Images are to be excluded, and the rest of the data repeated exactly.

# INFORMATION SUPPLIED:
****

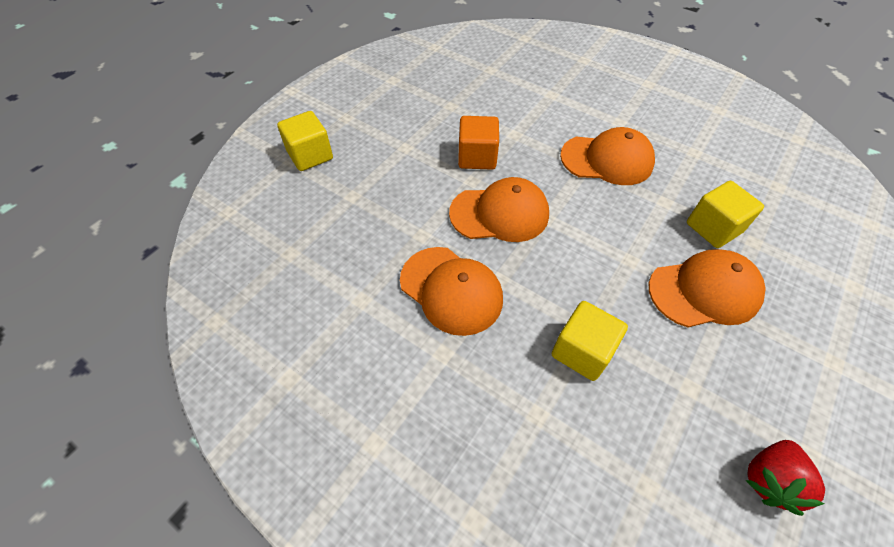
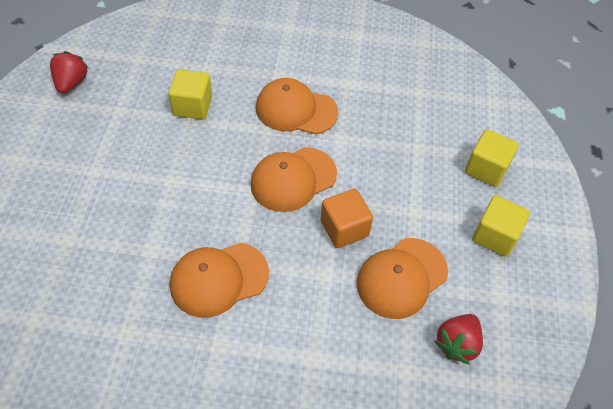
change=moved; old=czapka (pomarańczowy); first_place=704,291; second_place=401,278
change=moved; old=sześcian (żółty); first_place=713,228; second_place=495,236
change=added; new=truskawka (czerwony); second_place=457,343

****

# SOLUTION FOR THIS TASK:
change=moved; old=czapka (pomarańczowy); first_place=704,291; second_place=401,278
change=moved; old=sześcian (żółty); first_place=713,228; second_place=495,236
change=added; new=truskawka (czerwony); second_place=457,343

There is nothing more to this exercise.